Make an exact copy of the records, leaving out the images.

> Object matching data:
········

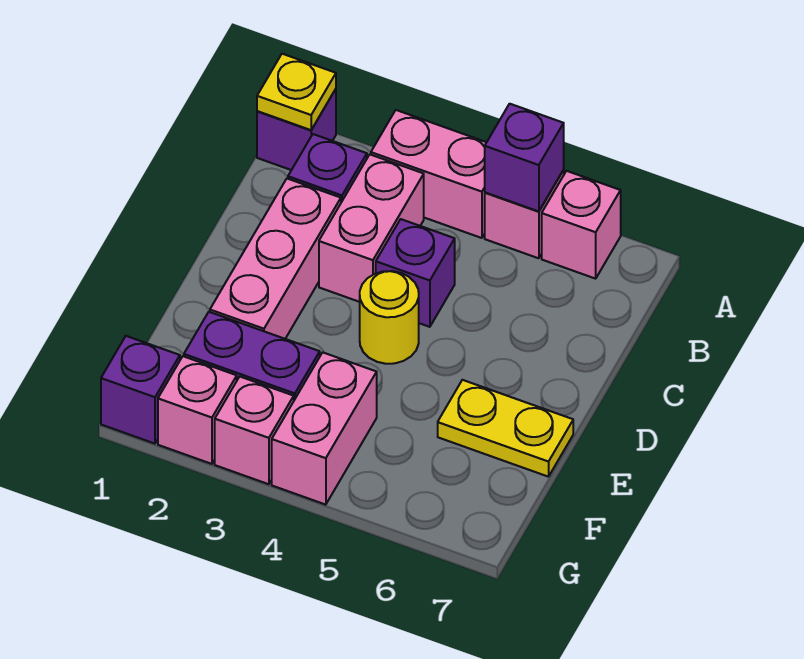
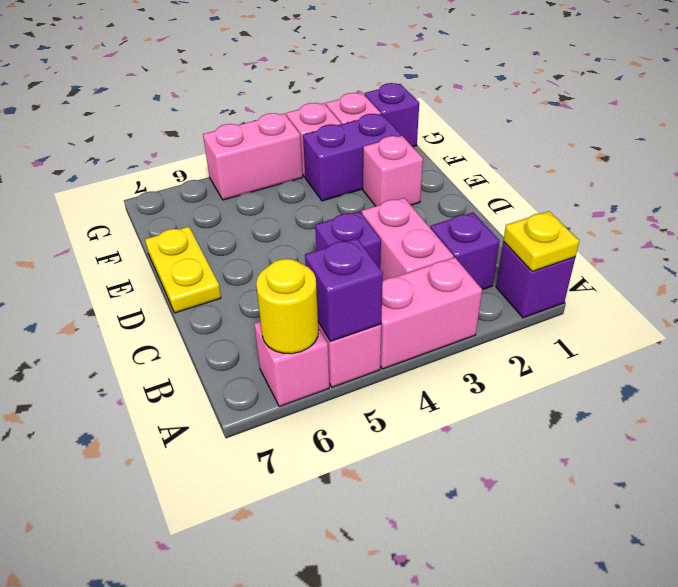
pink brick C2:E2 level 1 -> pink brick E2 level 1
yellow round brick D4 level 1 -> yellow round brick A6 level 2
yellow plate E6:E7 level 1 -> yellow plate D7:E7 level 1
pink brick F4:G4 level 1 -> pink brick G4:G5 level 1

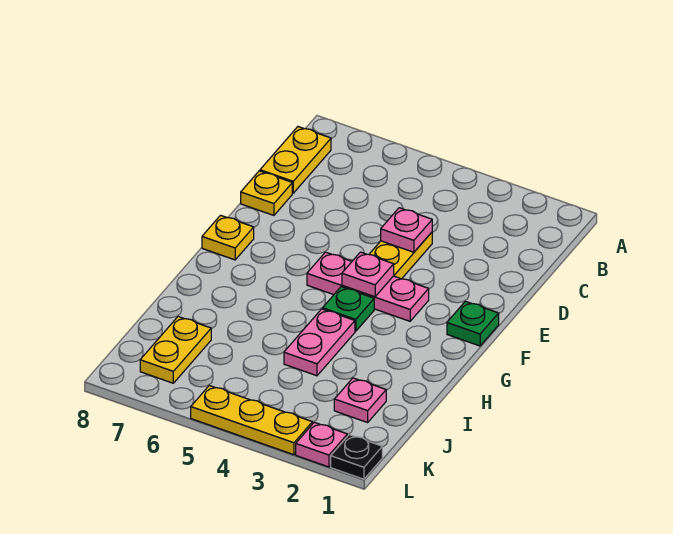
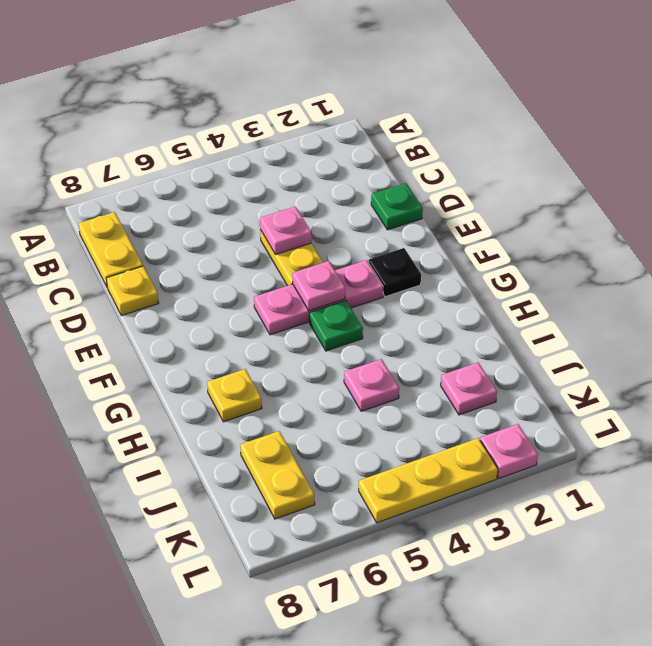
green plate F1 level 1 -> green plate D1 level 1
yellow plate F8 level 1 -> yellow plate H7 level 1
pink plate H4:I4 level 1 -> pink plate I4 level 1
black plate L1 level 1 -> black plate F2 level 1

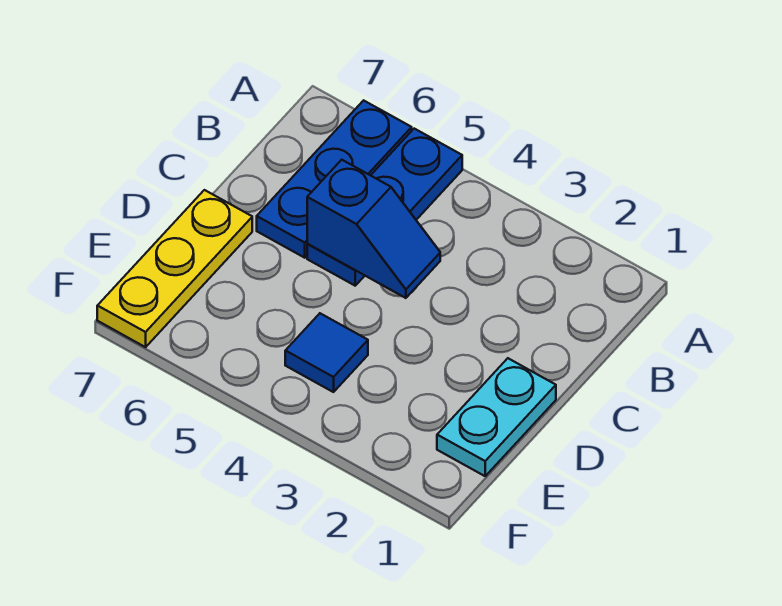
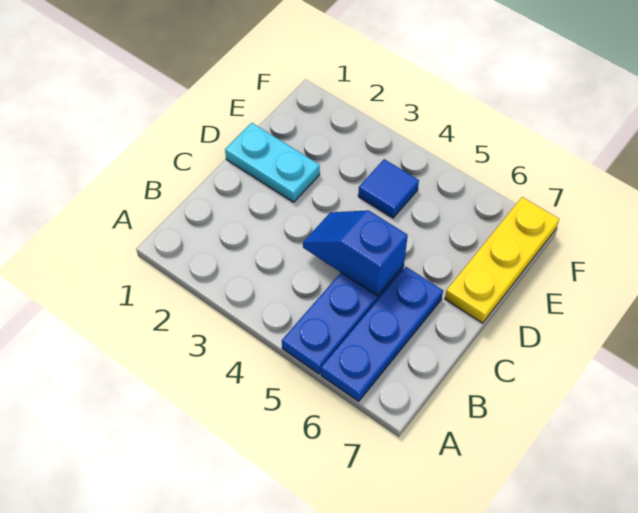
cyan plate D1:E1 level 1 -> cyan plate D1:D2 level 1

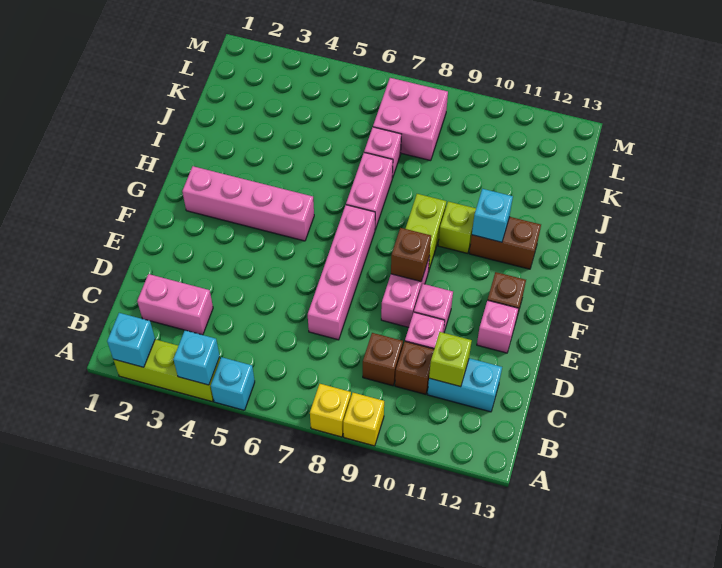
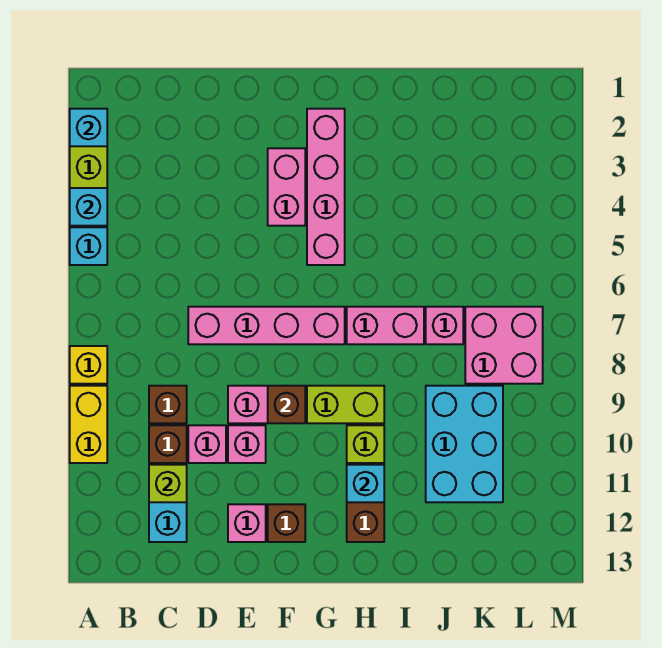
yellow brick A9 level 1 -> yellow brick A9:A10 level 1
pink brick C2:C3 level 1 -> pink brick F3:F4 level 1
none -> cyan brick J9:K11 level 1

········

> WRITTEN SOLUTION:
pink brick C2:E2 level 1 -> pink brick E2 level 1
yellow round brick D4 level 1 -> yellow round brick A6 level 2
yellow plate E6:E7 level 1 -> yellow plate D7:E7 level 1
pink brick F4:G4 level 1 -> pink brick G4:G5 level 1

green plate F1 level 1 -> green plate D1 level 1
yellow plate F8 level 1 -> yellow plate H7 level 1
pink plate H4:I4 level 1 -> pink plate I4 level 1
black plate L1 level 1 -> black plate F2 level 1

cyan plate D1:E1 level 1 -> cyan plate D1:D2 level 1

yellow brick A9 level 1 -> yellow brick A9:A10 level 1
pink brick C2:C3 level 1 -> pink brick F3:F4 level 1
none -> cyan brick J9:K11 level 1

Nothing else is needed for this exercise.